- TASK STATEMENT
Beginning with the first line below, output every record verbatim and leave out the images.

Items from a dataset

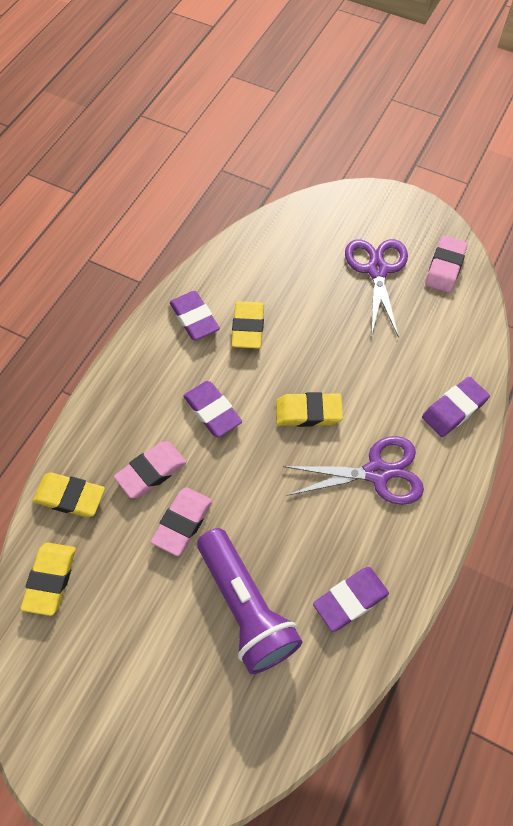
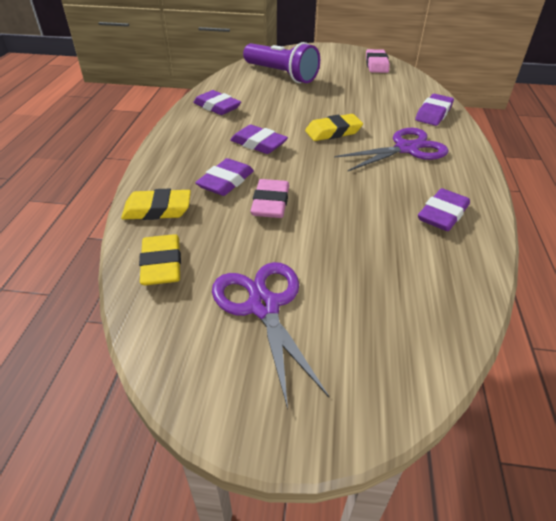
camera: 20 degrees left, 20 degrees down
(151, 471) = (226, 182): pink eraser -> purple eraser
(246, 607) = (360, 238): purple flashlight -> purple flashlight (281, 75)
(248, 327) = (261, 104): yellow eraser -> none
(377, 270) = (333, 71): purple scissors -> purple scissors (263, 306)

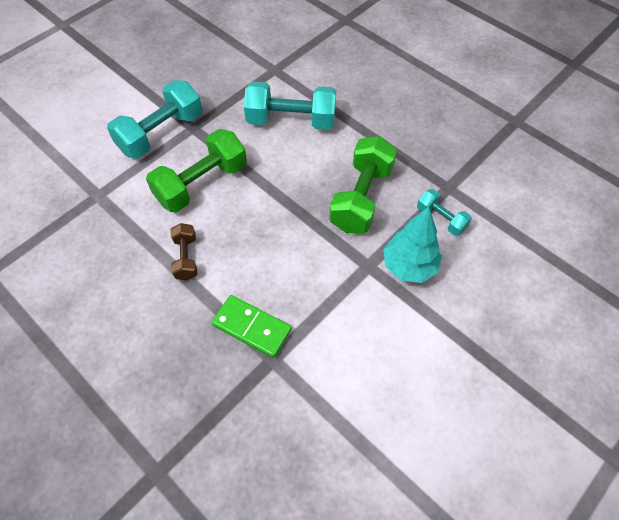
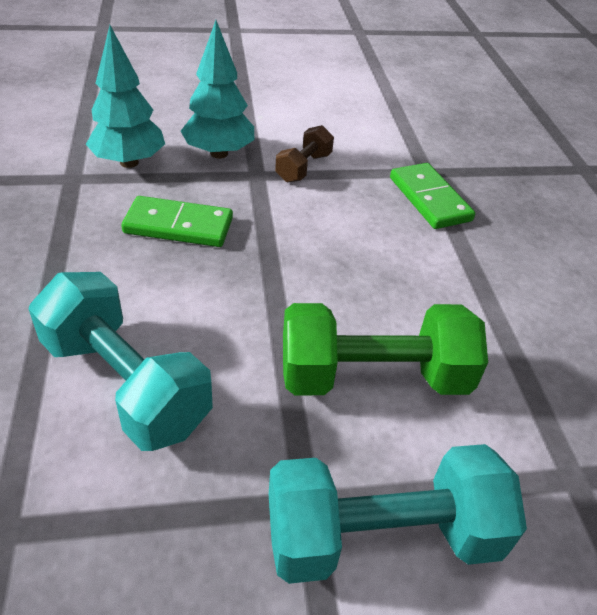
camera: 145 degrees left, 15 degrees down
(186, 258) = (464, 296): brown dumbbell -> brown dumbbell (303, 168)
(361, 198) = (179, 226): green dumbbell -> green domino
(441, 219) = (129, 162): turquoise dumbbell -> turquoise tree

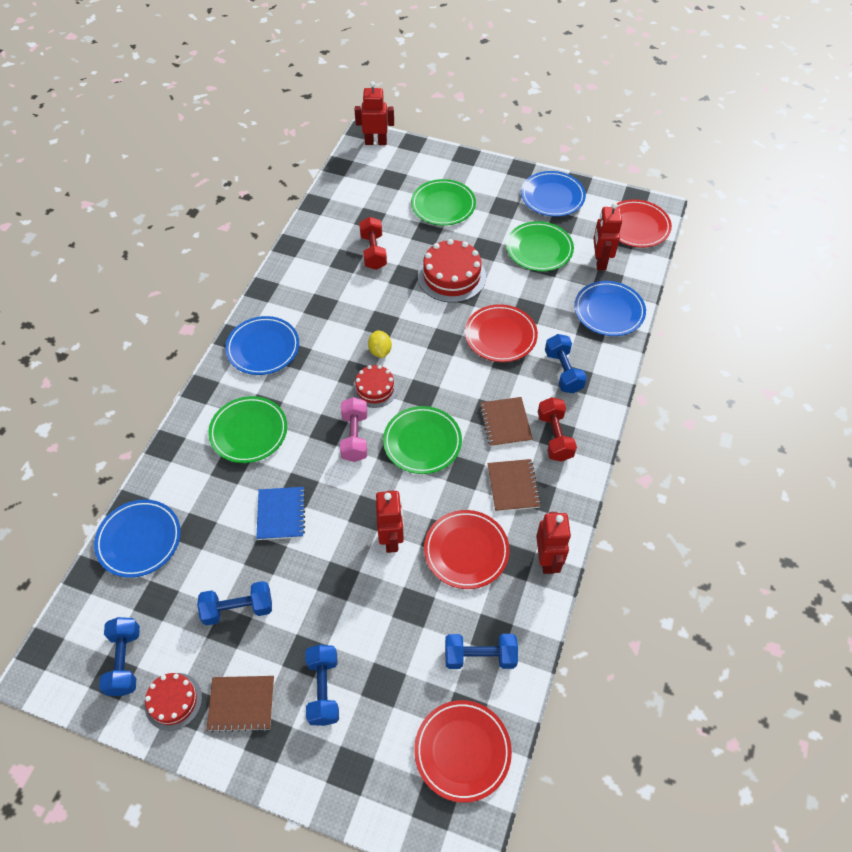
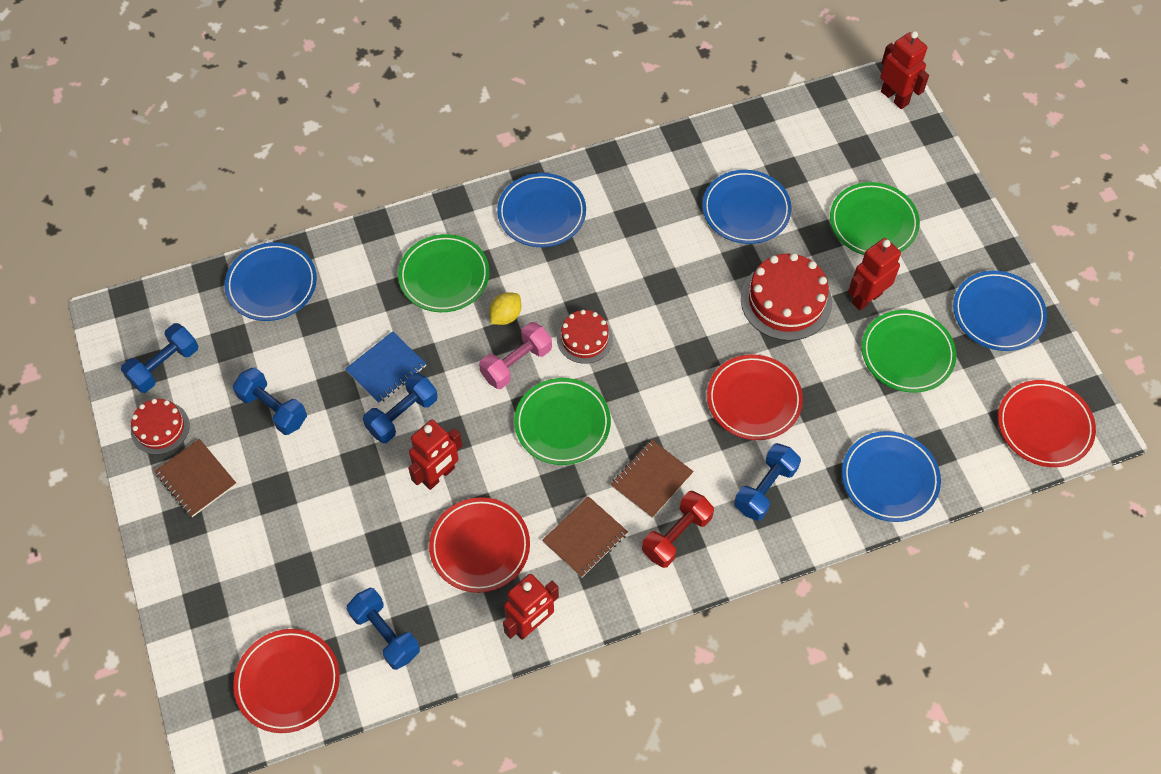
camera: 50 degrees right, 5 degrees up
(323, 689) = (256, 531): blue dumbbell -> blue dumbbell (402, 415)
(373, 252) = (746, 210): red dumbbell -> blue plate
(380, 351) = (631, 309): yellow lemon -> yellow lemon (505, 316)
(600, 261) = (951, 423): red robot -> red robot (866, 298)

- ANSWER SECTION
camera: 20 degrees left, 20 degrees down
(151, 471) = (226, 182): pink eraser -> purple eraser
(246, 607) = (360, 238): purple flashlight -> purple flashlight (281, 75)
(248, 327) = (261, 104): yellow eraser -> none
(377, 270) = (333, 71): purple scissors -> purple scissors (263, 306)

camera: 145 degrees left, 15 degrees down
(186, 258) = (464, 296): brown dumbbell -> brown dumbbell (303, 168)
(361, 198) = (179, 226): green dumbbell -> green domino
(441, 219) = (129, 162): turquoise dumbbell -> turquoise tree

camera: 50 degrees right, 5 degrees up
(323, 689) = (256, 531): blue dumbbell -> blue dumbbell (402, 415)
(373, 252) = (746, 210): red dumbbell -> blue plate
(380, 351) = (631, 309): yellow lemon -> yellow lemon (505, 316)
(600, 261) = (951, 423): red robot -> red robot (866, 298)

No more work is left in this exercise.